[Task input]
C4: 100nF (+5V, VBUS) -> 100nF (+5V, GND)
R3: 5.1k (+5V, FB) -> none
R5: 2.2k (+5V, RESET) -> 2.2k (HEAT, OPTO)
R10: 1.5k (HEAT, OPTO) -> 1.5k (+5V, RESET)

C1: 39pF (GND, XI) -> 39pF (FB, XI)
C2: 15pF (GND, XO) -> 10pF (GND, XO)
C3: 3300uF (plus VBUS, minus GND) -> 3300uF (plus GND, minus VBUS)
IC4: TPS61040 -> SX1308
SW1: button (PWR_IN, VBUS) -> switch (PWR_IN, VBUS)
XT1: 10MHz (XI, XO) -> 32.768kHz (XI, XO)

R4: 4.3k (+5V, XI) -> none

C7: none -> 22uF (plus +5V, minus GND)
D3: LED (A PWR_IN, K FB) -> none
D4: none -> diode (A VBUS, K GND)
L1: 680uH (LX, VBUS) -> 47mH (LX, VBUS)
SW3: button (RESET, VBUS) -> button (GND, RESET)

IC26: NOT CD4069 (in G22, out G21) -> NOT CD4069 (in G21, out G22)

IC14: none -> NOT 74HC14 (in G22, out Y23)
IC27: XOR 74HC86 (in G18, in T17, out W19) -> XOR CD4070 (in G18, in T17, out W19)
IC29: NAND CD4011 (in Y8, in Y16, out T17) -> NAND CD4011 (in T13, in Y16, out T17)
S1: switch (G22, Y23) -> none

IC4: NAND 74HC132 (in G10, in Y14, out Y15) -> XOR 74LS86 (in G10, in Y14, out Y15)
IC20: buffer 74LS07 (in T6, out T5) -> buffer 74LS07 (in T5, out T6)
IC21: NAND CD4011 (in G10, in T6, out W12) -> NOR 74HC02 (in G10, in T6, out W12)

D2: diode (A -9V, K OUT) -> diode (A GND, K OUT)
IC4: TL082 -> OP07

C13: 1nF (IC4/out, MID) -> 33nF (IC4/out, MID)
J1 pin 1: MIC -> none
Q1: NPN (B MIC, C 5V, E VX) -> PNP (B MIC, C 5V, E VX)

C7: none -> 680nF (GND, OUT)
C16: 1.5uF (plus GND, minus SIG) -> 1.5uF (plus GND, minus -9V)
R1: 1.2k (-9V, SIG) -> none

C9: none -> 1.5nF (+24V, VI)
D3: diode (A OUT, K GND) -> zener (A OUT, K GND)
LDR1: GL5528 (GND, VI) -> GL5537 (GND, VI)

[Work instructions] Provide the number of lines in the data above that contain the string "minus", and nothing else.

[Your response] 3